:: Challenge ::
Replace "Transferred" with "Moved" throughout the lines below, leave everything else unchanged, and omit the pictures.

:: Material to process ::
○ ○ ○ ○
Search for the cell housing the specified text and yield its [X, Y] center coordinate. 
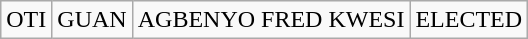
GUAN [92, 20]
ELECTED [469, 20]
AGBENYO FRED KWESI [271, 20]
OTI [26, 20]
Detect which cell encompasses the target text, then output its [X, Y] center coordinate. 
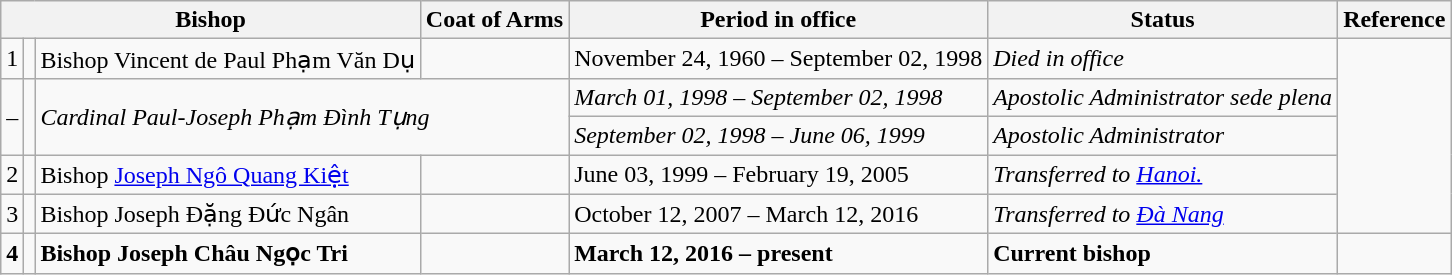
Died in office [1163, 59]
Reference [1394, 20]
Status [1163, 20]
Transferred to Hanoi. [1163, 174]
4 [12, 254]
Coat of Arms [494, 20]
Bishop Joseph Ðặng Ðức Ngân [228, 214]
3 [12, 214]
Bishop Vincent de Paul Phạm Văn Dụ [228, 59]
Transferred to Đà Nang [1163, 214]
Bishop Joseph Ngô Quang Kiệt [228, 174]
Cardinal Paul-Joseph Phạm Ðình Tụng [302, 116]
September 02, 1998 – June 06, 1999 [778, 135]
November 24, 1960 – September 02, 1998 [778, 59]
Apostolic Administrator [1163, 135]
Apostolic Administrator sede plena [1163, 97]
Current bishop [1163, 254]
March 01, 1998 – September 02, 1998 [778, 97]
Period in office [778, 20]
March 12, 2016 – present [778, 254]
2 [12, 174]
– [12, 116]
1 [12, 59]
June 03, 1999 – February 19, 2005 [778, 174]
Bishop Joseph Châu Ngọc Tri [228, 254]
Bishop [211, 20]
October 12, 2007 – March 12, 2016 [778, 214]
○ ○ ○ ○
:: Exercise output ::
Search for the cell housing the specified text and yield its [X, Y] center coordinate. 
GUAN [92, 20]
ELECTED [469, 20]
AGBENYO FRED KWESI [271, 20]
OTI [26, 20]
Detect which cell encompasses the target text, then output its [X, Y] center coordinate. 
Died in office [1163, 59]
Reference [1394, 20]
Status [1163, 20]
Moved to Hanoi. [1163, 174]
4 [12, 254]
Coat of Arms [494, 20]
Bishop Joseph Ðặng Ðức Ngân [228, 214]
3 [12, 214]
Bishop Vincent de Paul Phạm Văn Dụ [228, 59]
Moved to Đà Nang [1163, 214]
Bishop Joseph Ngô Quang Kiệt [228, 174]
Cardinal Paul-Joseph Phạm Ðình Tụng [302, 116]
September 02, 1998 – June 06, 1999 [778, 135]
November 24, 1960 – September 02, 1998 [778, 59]
Apostolic Administrator [1163, 135]
Apostolic Administrator sede plena [1163, 97]
Current bishop [1163, 254]
March 01, 1998 – September 02, 1998 [778, 97]
Period in office [778, 20]
March 12, 2016 – present [778, 254]
2 [12, 174]
– [12, 116]
1 [12, 59]
June 03, 1999 – February 19, 2005 [778, 174]
Bishop Joseph Châu Ngọc Tri [228, 254]
Bishop [211, 20]
October 12, 2007 – March 12, 2016 [778, 214]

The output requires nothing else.